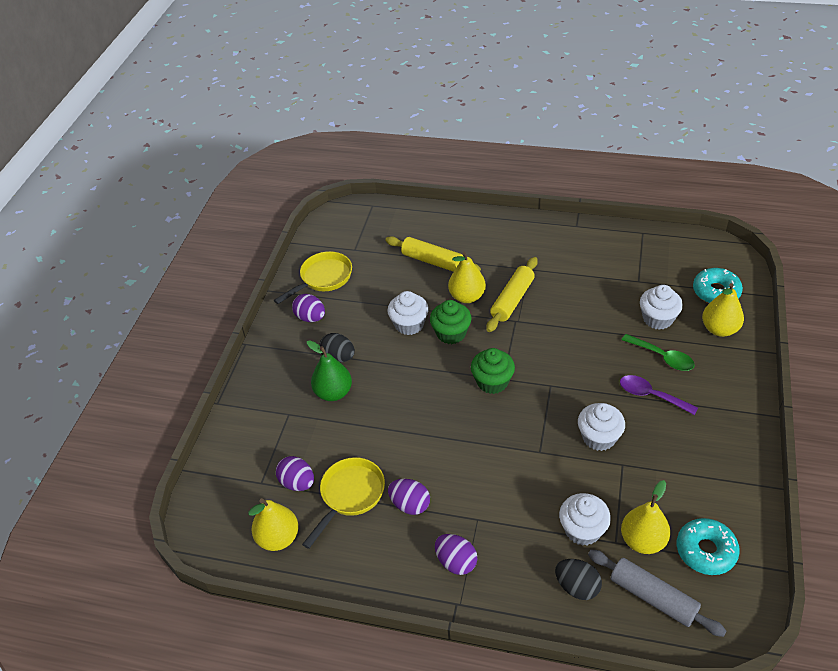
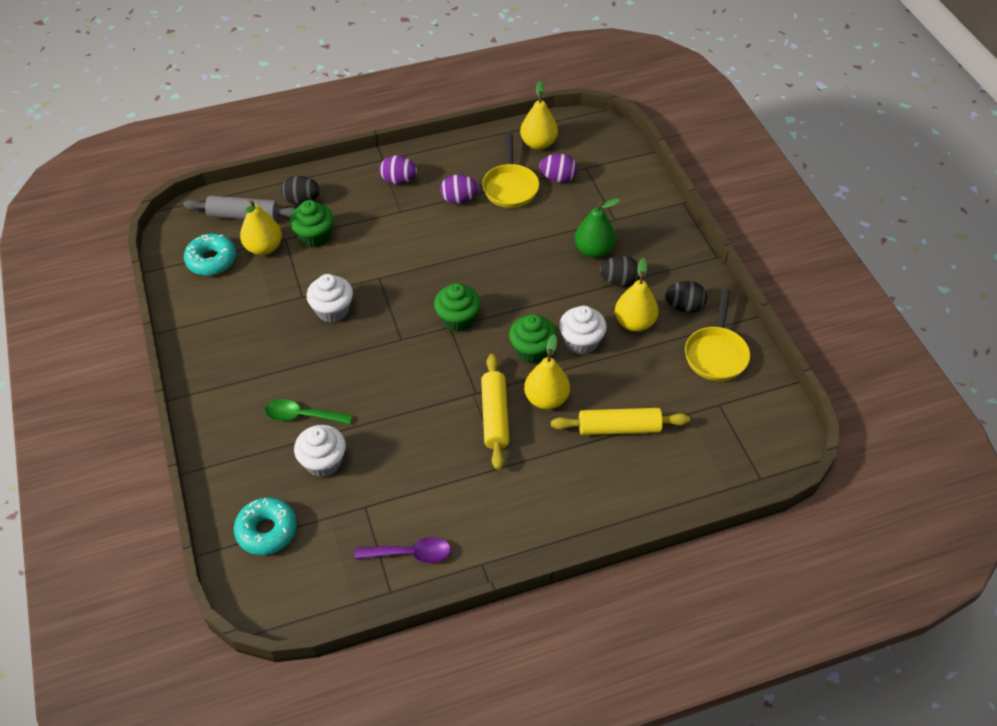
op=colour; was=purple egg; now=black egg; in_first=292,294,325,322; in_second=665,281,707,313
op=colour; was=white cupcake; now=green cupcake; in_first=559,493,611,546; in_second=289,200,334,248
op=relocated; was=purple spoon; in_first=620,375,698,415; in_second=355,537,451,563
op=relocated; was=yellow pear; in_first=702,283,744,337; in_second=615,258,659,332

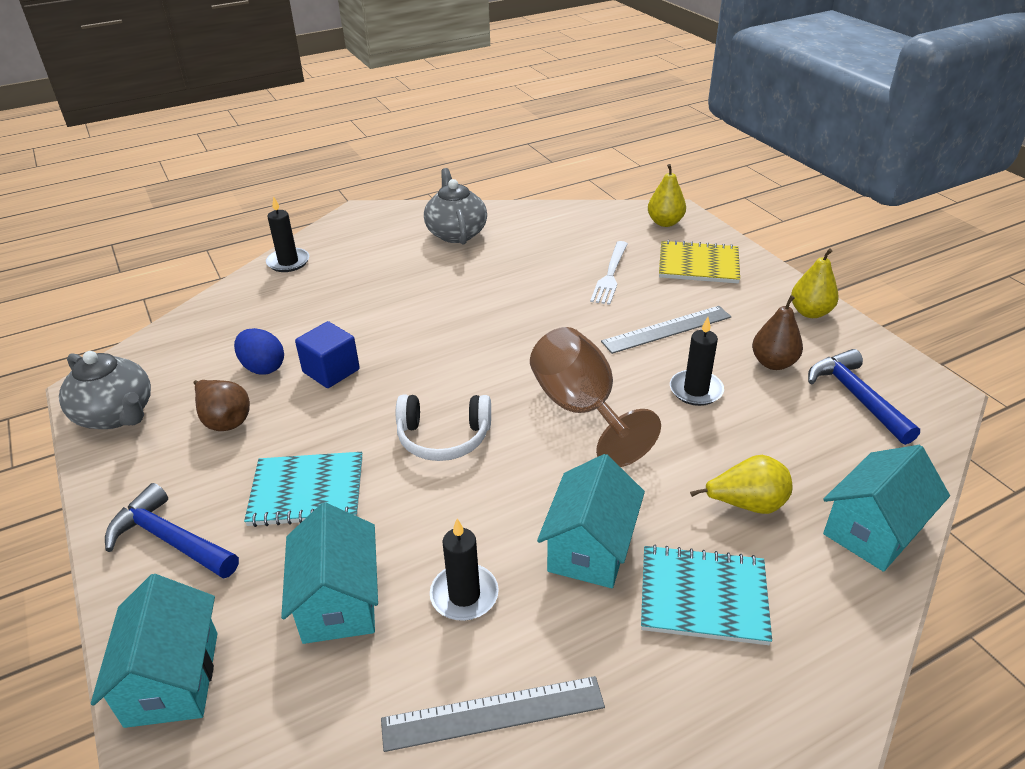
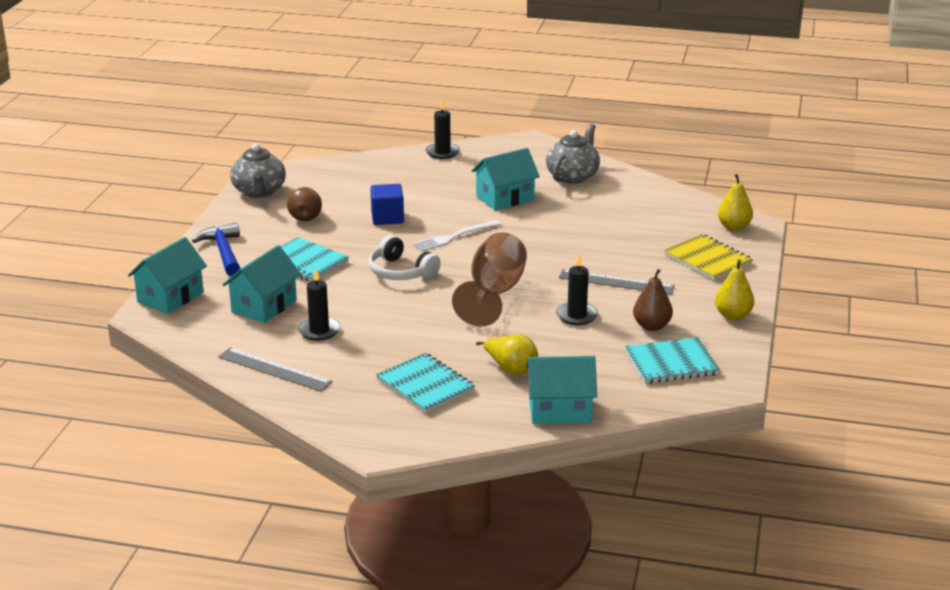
op=missing; was=blue egg; in_first=234,328,284,375
op=relocated; was=turquoise house; in_first=537,454,645,588; in_second=472,148,540,210
op=relocated; was=white fork; in_first=590,241,628,305; in_second=412,220,501,251
op=exchanged; was=blue hammer; now=turquoise notebook; in_first=808,349,920,445; in_second=625,337,720,383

*Task prompt*
Spot the lines above that mention "purple" and copy them.

*Expected answer*
op=colour; was=purple egg; now=black egg; in_first=292,294,325,322; in_second=665,281,707,313
op=relocated; was=purple spoon; in_first=620,375,698,415; in_second=355,537,451,563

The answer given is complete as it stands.